**Exercise requirements**.
In the entries below, every line that contains "orange" must be located and copied.

───── Given information ─────

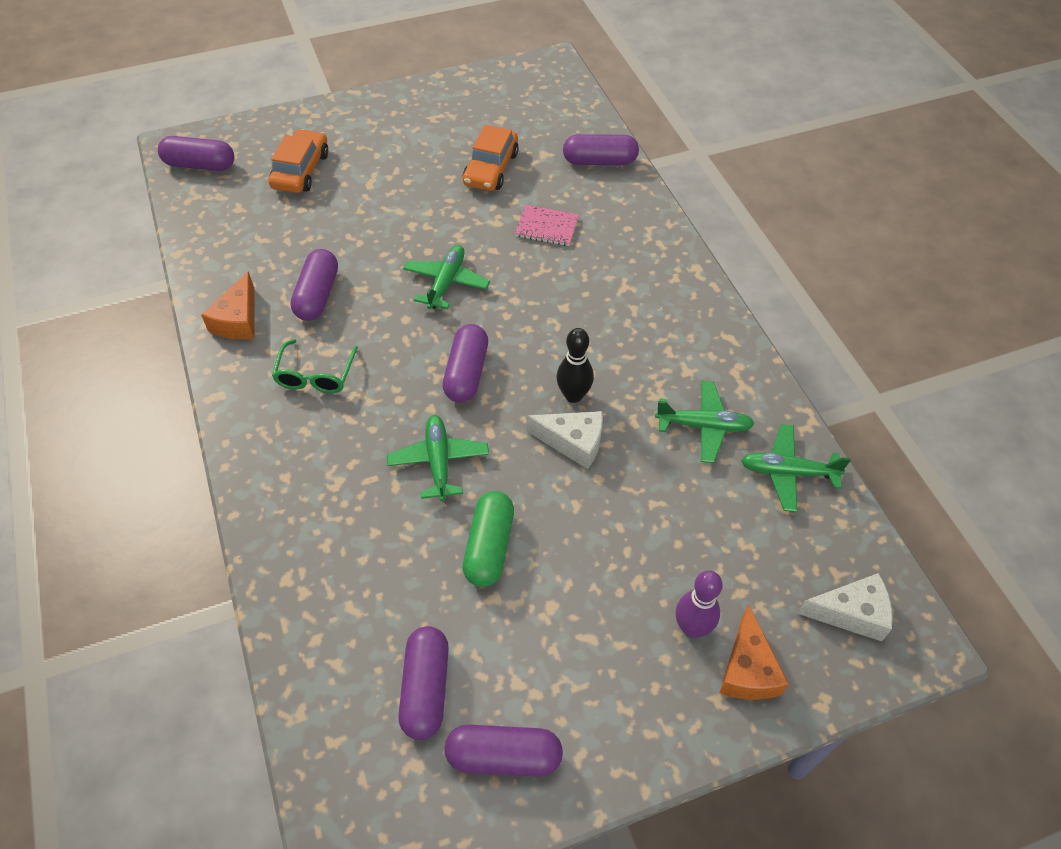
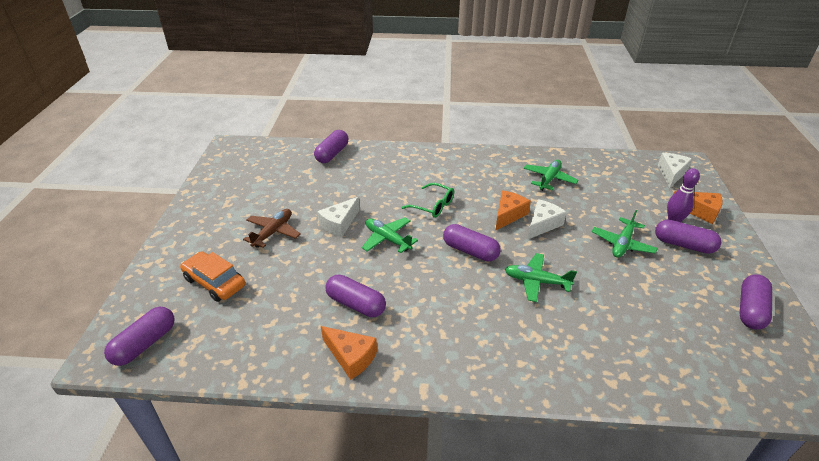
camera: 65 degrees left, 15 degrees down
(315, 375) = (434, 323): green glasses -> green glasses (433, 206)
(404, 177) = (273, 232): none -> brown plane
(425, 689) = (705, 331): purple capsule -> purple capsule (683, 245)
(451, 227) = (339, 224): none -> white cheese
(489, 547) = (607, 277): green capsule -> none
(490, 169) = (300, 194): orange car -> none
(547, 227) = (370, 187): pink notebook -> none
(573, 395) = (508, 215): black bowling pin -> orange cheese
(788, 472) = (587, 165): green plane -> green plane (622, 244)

─────
───── Given information ─────

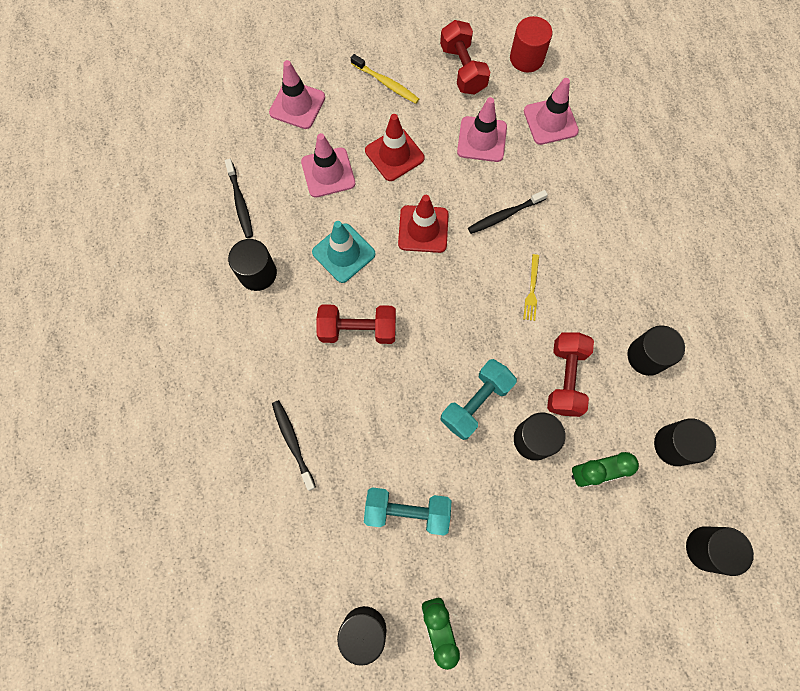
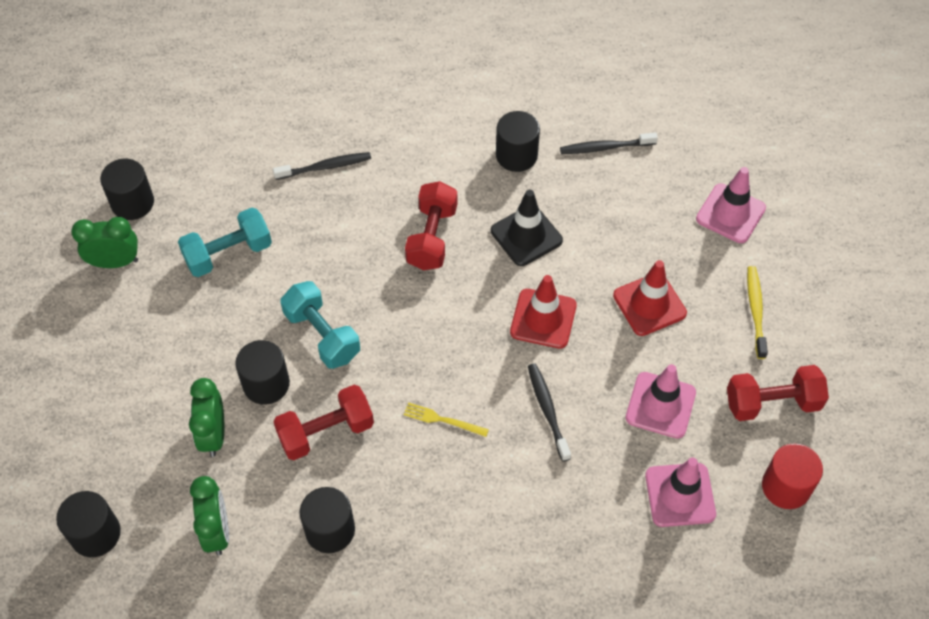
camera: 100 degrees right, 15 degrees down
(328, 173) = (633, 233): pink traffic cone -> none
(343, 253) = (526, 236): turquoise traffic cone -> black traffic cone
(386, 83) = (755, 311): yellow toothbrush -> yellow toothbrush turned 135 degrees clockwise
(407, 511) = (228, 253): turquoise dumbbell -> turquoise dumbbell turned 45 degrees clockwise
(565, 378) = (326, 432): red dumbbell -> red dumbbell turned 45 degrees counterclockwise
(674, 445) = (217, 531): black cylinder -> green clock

─────

**Answer to this problem**.
(490, 169) = (300, 194): orange car -> none
(573, 395) = (508, 215): black bowling pin -> orange cheese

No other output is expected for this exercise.